Entries from a data source
_ _ _ _ _ _ _
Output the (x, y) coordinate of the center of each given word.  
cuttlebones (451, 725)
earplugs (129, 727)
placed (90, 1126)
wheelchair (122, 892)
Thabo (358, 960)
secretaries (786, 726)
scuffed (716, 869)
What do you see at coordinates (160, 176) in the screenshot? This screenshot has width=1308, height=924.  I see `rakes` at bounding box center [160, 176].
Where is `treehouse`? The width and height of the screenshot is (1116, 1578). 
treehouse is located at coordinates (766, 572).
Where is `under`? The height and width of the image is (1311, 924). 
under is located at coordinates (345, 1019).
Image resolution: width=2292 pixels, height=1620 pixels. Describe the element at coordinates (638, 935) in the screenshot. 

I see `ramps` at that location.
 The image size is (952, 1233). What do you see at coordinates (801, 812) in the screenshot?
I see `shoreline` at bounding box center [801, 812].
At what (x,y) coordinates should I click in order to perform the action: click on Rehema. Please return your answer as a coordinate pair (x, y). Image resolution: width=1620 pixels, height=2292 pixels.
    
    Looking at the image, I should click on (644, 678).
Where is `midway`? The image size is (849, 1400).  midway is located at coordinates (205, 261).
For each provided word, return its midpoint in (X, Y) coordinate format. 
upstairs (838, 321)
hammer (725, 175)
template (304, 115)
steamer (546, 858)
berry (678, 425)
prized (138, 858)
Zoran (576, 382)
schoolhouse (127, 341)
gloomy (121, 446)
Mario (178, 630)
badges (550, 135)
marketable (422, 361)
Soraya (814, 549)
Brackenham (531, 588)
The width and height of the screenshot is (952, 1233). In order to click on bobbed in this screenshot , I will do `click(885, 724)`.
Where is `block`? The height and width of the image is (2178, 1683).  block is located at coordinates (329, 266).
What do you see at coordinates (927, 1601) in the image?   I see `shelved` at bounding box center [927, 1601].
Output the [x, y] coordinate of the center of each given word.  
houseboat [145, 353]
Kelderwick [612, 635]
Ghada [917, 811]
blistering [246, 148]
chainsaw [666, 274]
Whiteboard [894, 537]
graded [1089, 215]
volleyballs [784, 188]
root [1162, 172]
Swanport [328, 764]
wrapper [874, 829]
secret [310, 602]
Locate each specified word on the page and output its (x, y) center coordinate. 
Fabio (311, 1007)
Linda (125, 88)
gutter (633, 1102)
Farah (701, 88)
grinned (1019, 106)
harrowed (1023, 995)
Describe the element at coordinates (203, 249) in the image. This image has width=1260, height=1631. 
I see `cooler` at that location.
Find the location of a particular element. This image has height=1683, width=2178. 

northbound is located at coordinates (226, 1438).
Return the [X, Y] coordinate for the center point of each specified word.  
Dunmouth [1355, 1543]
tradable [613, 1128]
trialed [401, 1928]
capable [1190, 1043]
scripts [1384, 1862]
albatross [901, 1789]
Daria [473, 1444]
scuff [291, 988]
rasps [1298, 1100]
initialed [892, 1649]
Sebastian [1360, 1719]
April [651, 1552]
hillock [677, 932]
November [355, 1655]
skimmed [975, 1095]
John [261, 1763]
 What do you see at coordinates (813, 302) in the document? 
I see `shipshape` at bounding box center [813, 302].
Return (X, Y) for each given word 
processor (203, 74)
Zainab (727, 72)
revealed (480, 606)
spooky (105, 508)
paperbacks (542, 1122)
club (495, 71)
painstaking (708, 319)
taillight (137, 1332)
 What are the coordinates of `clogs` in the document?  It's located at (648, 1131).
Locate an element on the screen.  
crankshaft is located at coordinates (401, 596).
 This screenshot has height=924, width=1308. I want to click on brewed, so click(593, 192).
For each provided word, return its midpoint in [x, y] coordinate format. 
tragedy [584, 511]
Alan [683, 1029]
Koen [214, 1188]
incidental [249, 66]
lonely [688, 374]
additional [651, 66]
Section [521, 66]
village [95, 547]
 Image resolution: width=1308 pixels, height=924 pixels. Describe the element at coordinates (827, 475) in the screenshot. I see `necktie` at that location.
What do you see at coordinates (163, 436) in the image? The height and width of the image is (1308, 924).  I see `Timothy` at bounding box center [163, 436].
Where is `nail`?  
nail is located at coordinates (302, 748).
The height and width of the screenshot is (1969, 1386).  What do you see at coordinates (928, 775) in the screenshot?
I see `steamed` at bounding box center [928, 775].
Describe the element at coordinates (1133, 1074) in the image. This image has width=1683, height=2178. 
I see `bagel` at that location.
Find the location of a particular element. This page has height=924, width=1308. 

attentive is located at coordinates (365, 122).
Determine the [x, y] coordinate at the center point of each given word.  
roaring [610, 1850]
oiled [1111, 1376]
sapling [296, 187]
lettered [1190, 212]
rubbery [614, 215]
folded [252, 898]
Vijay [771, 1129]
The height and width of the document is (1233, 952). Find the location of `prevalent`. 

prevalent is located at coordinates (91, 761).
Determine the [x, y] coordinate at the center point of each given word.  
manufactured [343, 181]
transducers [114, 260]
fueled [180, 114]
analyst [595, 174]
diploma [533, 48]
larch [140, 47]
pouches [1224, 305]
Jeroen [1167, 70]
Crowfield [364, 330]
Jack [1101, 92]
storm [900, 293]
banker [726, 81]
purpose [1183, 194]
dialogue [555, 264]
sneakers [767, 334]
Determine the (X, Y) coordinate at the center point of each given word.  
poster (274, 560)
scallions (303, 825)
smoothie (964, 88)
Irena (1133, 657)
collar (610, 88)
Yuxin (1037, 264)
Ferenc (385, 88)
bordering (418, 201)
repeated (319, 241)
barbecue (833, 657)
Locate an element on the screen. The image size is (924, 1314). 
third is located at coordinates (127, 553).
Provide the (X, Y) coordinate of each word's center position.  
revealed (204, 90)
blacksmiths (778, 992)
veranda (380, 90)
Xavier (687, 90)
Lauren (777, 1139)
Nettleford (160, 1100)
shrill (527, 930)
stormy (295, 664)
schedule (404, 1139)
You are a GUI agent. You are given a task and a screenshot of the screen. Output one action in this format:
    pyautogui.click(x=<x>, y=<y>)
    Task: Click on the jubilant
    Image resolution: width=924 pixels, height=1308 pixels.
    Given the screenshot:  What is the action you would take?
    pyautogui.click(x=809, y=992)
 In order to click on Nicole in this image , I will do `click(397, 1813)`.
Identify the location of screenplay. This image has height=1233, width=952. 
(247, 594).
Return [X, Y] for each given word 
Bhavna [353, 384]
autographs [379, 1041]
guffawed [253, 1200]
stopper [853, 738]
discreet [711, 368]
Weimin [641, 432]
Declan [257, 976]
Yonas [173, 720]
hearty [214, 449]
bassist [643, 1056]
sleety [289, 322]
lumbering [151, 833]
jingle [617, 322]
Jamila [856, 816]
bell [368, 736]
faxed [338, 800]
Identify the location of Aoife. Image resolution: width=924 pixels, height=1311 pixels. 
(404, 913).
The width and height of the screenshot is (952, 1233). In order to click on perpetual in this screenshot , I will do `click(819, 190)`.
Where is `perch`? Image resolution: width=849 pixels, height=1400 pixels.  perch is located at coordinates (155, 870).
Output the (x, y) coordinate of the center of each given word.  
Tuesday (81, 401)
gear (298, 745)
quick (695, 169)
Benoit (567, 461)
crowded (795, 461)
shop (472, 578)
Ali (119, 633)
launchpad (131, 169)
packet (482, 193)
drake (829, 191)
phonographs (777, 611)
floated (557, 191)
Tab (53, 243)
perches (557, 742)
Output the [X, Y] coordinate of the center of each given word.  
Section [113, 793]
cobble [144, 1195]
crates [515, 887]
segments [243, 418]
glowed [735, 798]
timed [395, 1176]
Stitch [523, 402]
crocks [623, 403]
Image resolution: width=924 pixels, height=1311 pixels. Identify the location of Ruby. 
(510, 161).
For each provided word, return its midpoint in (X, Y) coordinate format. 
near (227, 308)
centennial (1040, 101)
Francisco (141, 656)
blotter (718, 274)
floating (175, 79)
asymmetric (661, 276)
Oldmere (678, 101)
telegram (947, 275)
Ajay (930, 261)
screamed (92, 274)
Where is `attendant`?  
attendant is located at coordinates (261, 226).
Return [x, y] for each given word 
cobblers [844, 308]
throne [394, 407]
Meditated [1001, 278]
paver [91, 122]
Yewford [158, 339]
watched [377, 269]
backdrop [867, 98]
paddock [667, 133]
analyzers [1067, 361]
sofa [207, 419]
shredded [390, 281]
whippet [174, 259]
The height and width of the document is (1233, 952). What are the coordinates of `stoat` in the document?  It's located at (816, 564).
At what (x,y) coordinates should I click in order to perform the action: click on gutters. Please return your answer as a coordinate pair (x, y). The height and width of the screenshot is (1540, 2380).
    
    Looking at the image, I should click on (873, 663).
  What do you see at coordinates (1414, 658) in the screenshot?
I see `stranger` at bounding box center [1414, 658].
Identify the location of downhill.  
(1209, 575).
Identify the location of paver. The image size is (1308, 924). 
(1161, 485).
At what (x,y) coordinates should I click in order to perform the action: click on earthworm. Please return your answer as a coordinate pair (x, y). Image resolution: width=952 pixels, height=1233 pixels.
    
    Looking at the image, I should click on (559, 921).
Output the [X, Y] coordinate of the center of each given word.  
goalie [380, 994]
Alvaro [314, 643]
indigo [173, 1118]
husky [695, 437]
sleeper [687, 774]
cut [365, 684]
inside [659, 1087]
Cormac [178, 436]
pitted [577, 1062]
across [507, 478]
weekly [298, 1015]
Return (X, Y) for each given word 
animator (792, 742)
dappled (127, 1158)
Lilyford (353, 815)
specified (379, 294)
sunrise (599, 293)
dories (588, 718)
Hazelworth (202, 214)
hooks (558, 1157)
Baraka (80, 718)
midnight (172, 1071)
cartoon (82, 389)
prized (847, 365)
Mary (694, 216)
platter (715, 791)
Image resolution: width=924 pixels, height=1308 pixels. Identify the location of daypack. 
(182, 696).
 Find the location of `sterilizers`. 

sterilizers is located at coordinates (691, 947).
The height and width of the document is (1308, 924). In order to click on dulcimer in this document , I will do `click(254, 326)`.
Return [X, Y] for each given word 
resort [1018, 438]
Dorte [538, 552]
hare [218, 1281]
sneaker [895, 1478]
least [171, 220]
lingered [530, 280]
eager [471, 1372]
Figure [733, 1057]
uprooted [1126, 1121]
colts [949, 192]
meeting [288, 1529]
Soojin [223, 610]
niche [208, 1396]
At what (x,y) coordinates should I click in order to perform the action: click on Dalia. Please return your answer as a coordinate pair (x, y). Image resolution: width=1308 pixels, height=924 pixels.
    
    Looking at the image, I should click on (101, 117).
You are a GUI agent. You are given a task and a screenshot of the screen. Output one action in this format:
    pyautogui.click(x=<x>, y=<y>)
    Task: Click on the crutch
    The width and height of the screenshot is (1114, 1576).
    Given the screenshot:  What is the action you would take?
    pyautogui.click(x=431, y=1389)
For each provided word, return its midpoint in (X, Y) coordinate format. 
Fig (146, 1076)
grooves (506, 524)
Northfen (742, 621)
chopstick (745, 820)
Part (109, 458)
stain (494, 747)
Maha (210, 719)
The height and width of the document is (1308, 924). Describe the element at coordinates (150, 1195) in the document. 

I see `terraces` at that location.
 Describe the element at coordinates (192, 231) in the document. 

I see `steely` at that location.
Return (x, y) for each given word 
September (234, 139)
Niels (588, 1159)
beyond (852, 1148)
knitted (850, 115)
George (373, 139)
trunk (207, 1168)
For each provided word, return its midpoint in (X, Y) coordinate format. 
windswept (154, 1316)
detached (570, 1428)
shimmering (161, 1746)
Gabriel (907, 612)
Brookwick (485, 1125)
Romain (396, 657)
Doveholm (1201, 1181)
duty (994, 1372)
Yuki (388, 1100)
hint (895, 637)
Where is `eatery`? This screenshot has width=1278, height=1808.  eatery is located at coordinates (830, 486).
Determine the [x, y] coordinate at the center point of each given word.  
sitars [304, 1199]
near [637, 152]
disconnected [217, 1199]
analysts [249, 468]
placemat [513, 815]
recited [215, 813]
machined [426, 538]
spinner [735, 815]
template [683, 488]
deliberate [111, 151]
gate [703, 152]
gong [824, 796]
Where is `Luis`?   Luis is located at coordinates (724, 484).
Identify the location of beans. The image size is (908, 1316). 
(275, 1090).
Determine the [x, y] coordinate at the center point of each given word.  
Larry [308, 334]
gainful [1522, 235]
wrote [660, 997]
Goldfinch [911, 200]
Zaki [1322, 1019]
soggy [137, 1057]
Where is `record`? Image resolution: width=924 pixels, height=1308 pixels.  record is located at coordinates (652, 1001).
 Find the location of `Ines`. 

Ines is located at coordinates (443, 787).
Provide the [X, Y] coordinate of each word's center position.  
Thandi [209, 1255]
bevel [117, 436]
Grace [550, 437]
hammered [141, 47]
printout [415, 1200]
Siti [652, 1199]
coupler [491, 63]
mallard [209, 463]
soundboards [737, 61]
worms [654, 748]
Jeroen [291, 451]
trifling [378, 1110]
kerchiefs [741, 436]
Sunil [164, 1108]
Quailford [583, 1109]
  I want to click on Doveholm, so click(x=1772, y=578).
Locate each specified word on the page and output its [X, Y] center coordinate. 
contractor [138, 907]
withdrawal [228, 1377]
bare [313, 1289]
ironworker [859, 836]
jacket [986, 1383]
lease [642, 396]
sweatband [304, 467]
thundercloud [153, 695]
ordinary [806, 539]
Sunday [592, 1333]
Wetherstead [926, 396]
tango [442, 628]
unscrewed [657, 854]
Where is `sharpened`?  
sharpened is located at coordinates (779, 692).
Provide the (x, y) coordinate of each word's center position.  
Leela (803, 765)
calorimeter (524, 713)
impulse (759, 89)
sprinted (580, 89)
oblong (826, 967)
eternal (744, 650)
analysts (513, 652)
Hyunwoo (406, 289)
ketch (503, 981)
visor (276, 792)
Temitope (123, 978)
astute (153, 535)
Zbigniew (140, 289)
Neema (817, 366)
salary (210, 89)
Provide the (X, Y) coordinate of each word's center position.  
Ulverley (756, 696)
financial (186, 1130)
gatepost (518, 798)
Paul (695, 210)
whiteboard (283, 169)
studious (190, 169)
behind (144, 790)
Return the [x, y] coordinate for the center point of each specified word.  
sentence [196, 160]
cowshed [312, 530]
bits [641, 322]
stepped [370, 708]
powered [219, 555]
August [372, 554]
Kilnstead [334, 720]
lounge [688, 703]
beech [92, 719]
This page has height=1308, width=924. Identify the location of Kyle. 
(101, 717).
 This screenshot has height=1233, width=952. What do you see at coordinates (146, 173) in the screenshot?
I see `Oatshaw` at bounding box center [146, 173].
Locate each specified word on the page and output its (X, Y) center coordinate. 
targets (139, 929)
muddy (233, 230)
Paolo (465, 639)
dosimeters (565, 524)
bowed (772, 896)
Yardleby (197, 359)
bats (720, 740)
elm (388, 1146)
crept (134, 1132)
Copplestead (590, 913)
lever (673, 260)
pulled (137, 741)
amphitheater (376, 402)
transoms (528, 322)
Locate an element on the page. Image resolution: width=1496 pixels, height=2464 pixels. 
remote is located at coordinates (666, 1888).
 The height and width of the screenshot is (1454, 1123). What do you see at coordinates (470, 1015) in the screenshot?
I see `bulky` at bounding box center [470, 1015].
_ _ _ _ _ _ _
→ **Exercise description**
Rewrite the entries from the line with "Yewford [158, 339]" to the line with "The height and width of the document is (1233, 952). What", changing "sofa" to "couch" and keeping everything else the same. Return only those lines.

→ **Full solution**
Yewford [158, 339]
watched [377, 269]
backdrop [867, 98]
paddock [667, 133]
analyzers [1067, 361]
couch [207, 419]
shredded [390, 281]
whippet [174, 259]
The height and width of the document is (1233, 952). What are the coordinates of `stoat` in the document?  It's located at (816, 564).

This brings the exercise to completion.